## Task requirements
In the listing below, a line holding "R214: 13k (5V, N_8) -> 3k (5V, N_8)" and a line holding "IC201 pin SW: N_2 -> N_4" mark the range. Retype both exactly, with all lines between them.

====== Records for the task ======

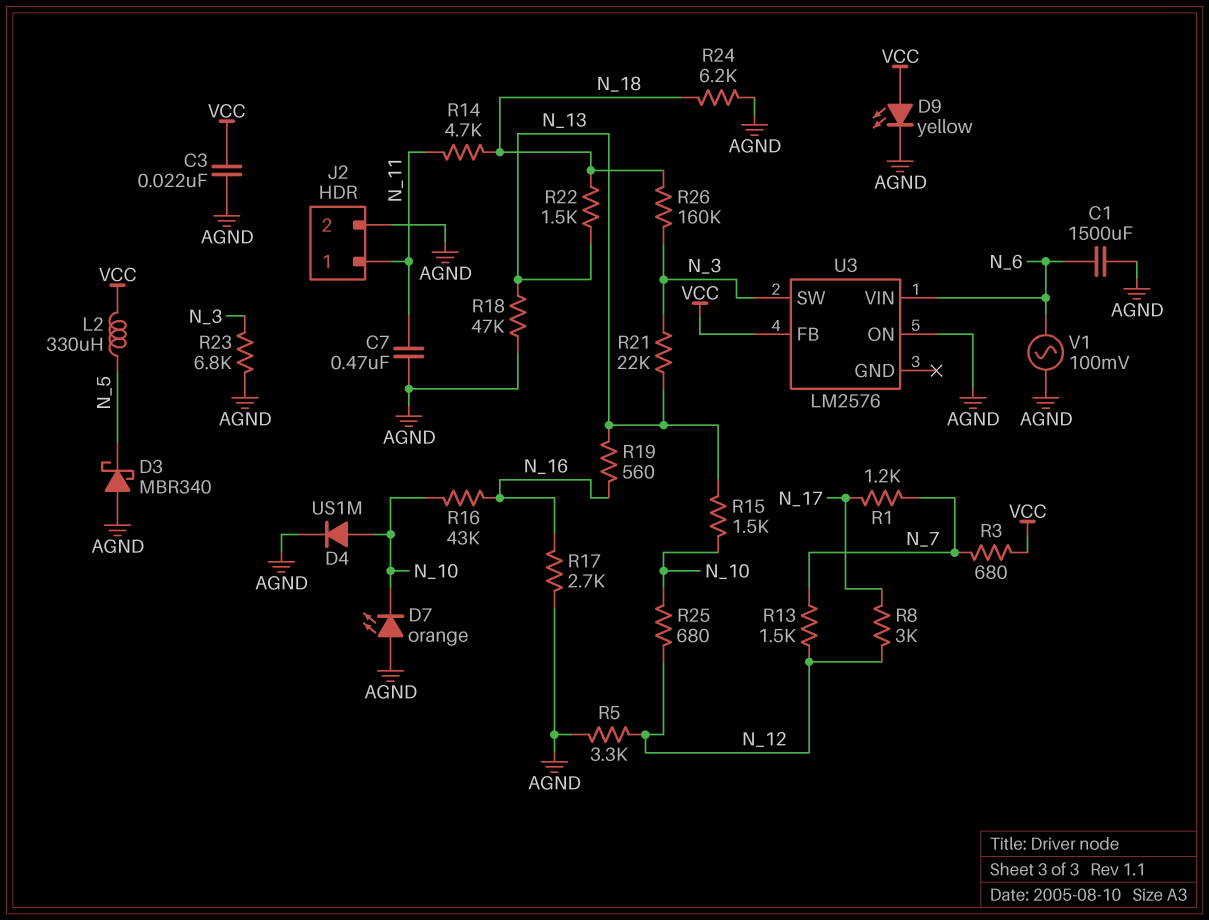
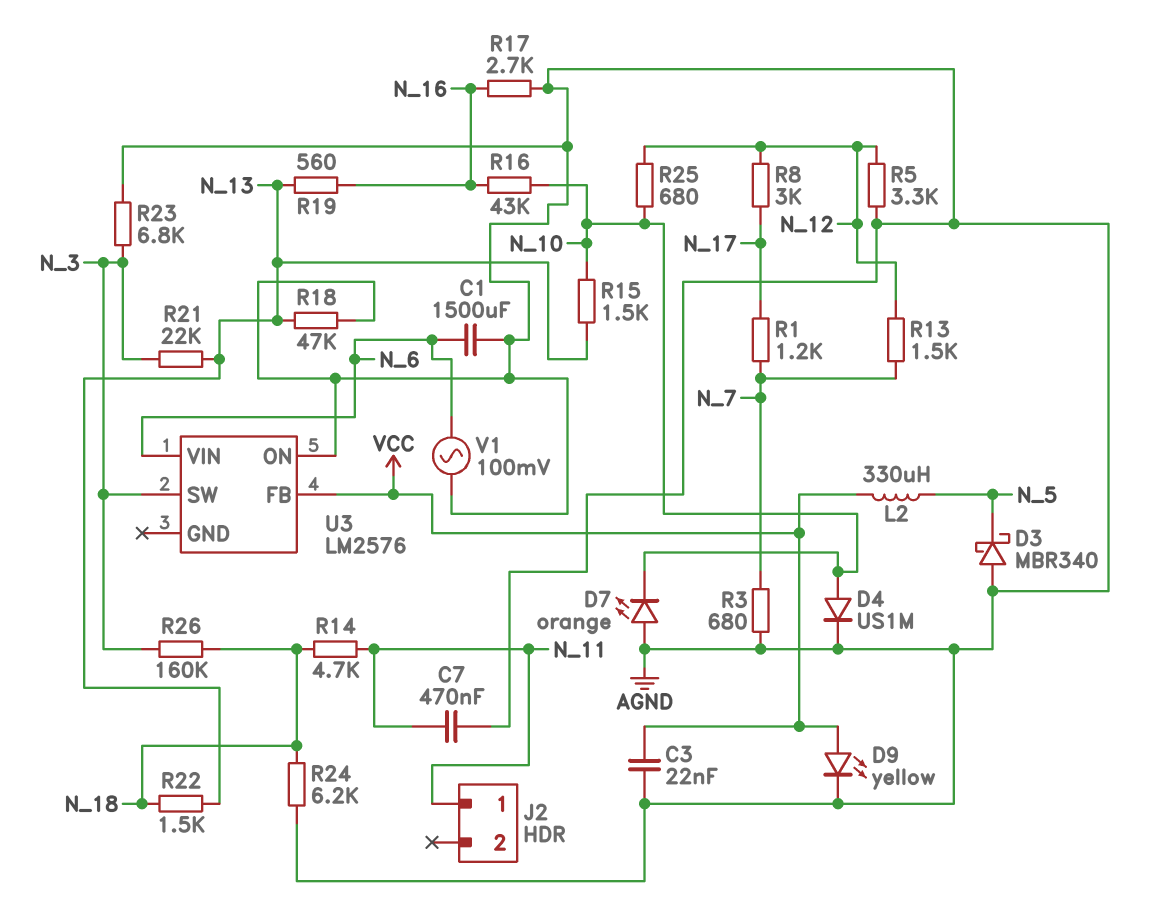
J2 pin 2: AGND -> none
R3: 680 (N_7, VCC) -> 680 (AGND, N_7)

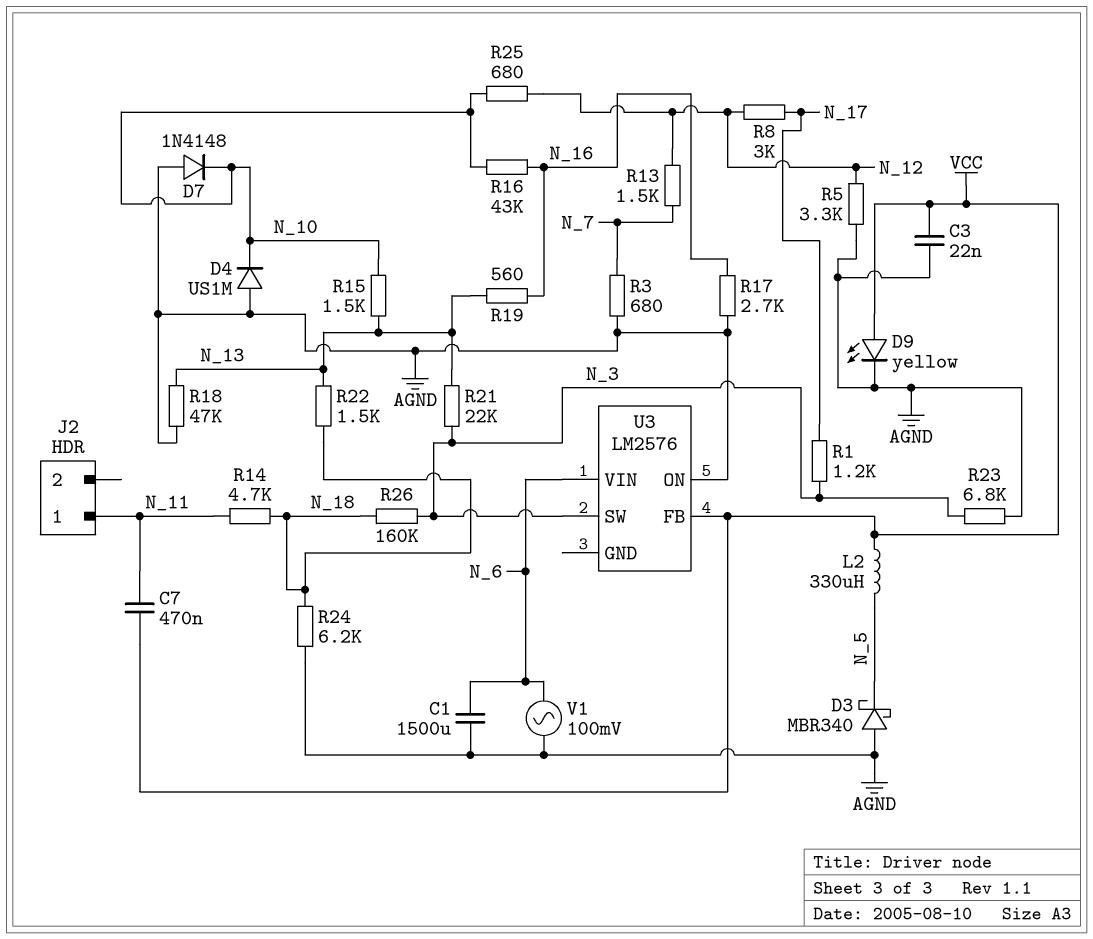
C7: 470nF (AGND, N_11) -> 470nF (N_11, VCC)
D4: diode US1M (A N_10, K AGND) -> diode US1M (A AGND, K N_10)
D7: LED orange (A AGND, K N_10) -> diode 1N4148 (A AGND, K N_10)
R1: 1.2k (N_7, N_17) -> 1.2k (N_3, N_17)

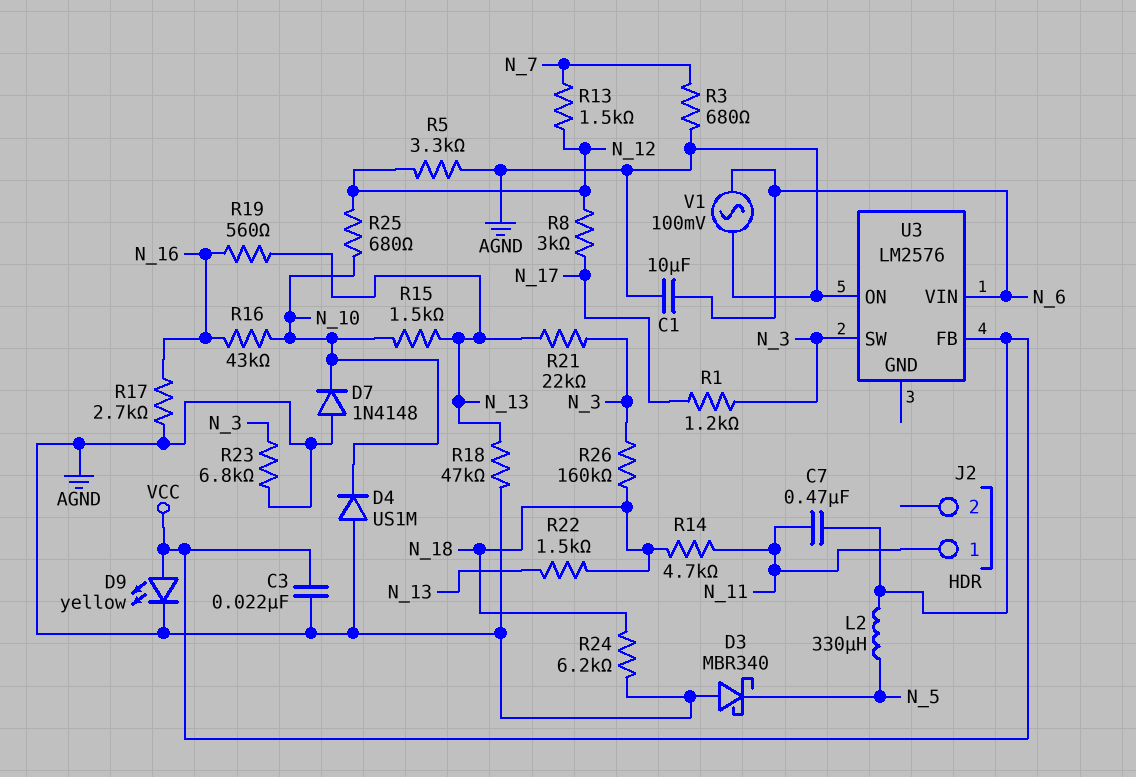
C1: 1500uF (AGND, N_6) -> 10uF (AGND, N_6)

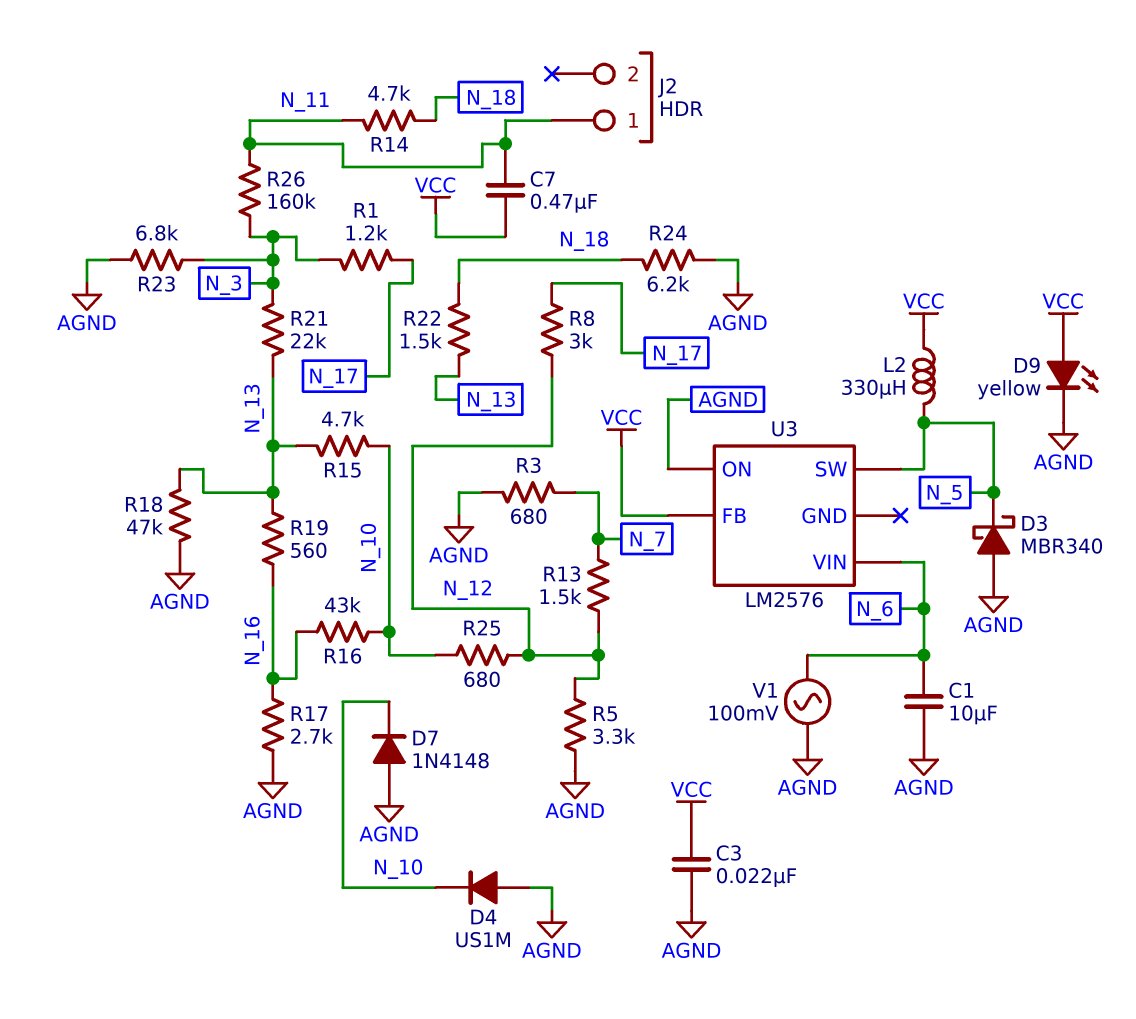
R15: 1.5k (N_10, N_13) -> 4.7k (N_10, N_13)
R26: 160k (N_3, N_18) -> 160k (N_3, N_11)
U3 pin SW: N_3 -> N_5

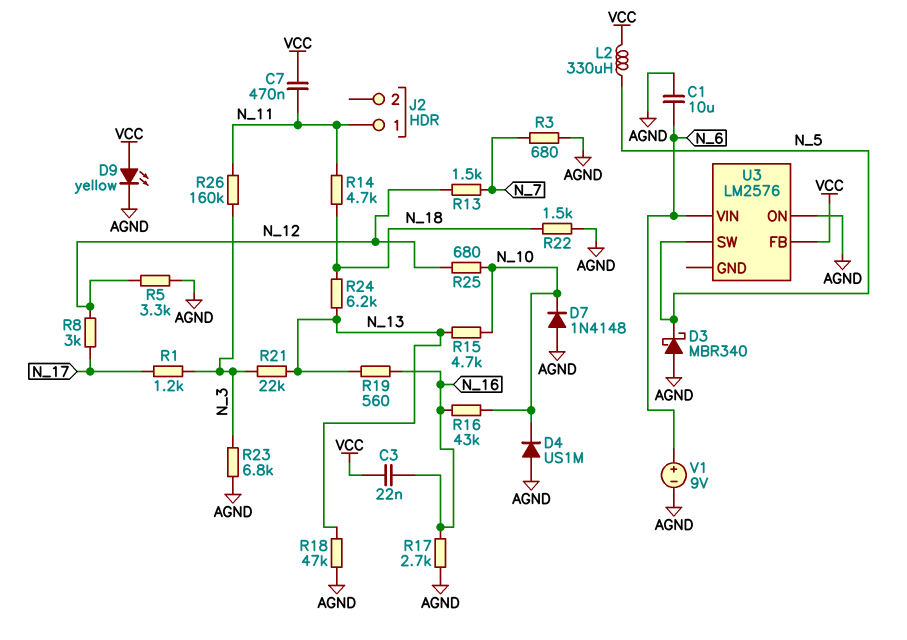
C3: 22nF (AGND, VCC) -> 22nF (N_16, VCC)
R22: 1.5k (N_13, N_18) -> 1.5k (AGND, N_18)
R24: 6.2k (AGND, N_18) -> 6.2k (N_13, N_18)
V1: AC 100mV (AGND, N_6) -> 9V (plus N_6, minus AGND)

======
====== Records for the task ======

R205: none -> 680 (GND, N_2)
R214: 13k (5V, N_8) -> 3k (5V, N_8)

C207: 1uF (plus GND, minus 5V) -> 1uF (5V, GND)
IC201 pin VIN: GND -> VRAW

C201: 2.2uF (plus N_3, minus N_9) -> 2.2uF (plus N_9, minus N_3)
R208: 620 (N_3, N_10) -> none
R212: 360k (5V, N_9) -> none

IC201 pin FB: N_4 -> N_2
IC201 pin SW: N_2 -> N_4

======

## Written response
R214: 13k (5V, N_8) -> 3k (5V, N_8)

C207: 1uF (plus GND, minus 5V) -> 1uF (5V, GND)
IC201 pin VIN: GND -> VRAW

C201: 2.2uF (plus N_3, minus N_9) -> 2.2uF (plus N_9, minus N_3)
R208: 620 (N_3, N_10) -> none
R212: 360k (5V, N_9) -> none

IC201 pin FB: N_4 -> N_2
IC201 pin SW: N_2 -> N_4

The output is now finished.